# Record set

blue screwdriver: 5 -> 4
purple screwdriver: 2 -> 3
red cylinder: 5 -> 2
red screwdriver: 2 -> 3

---

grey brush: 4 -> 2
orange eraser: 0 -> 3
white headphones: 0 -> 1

--

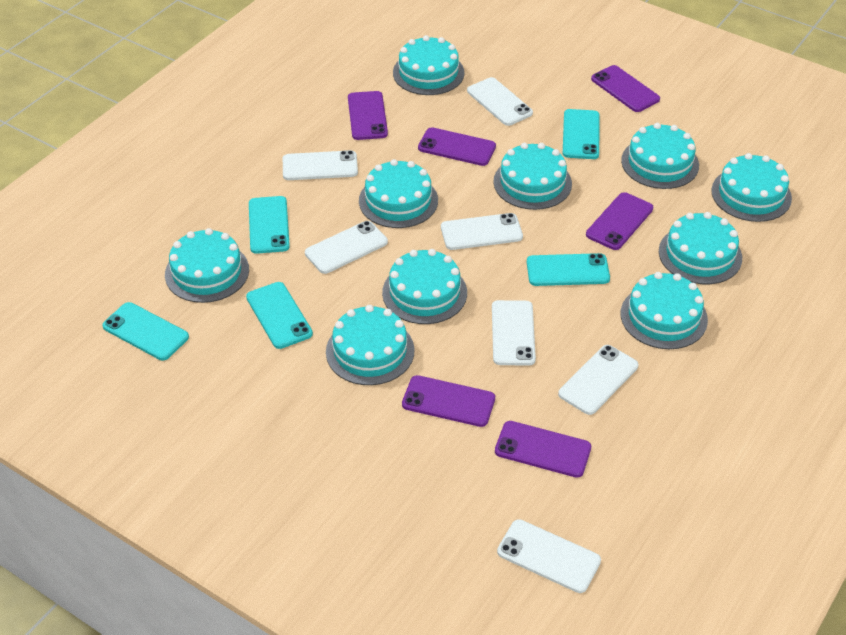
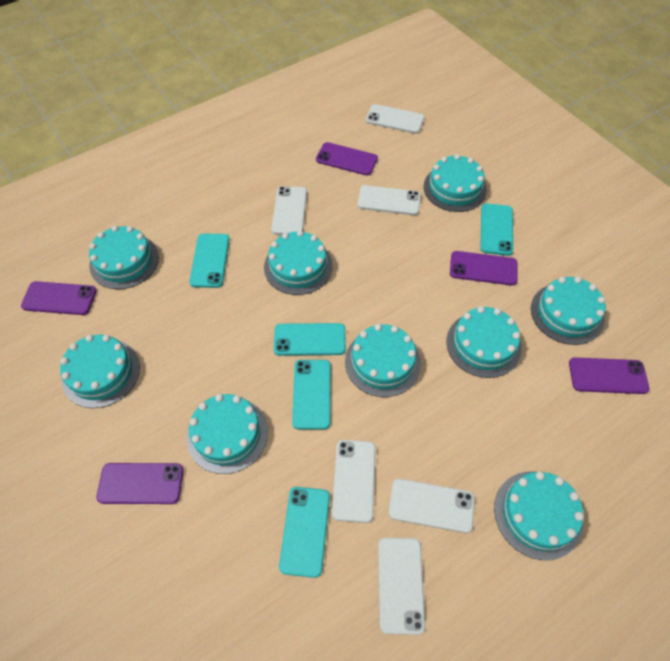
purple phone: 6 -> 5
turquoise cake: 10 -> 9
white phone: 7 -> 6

# What needs to be done
Everything above from the line containing "grey brush: 4 -> 2" through the line containing "white headphones: 0 -> 1" must be copied exactly. Nothing outside that range belongs in the answer.

# Output
grey brush: 4 -> 2
orange eraser: 0 -> 3
white headphones: 0 -> 1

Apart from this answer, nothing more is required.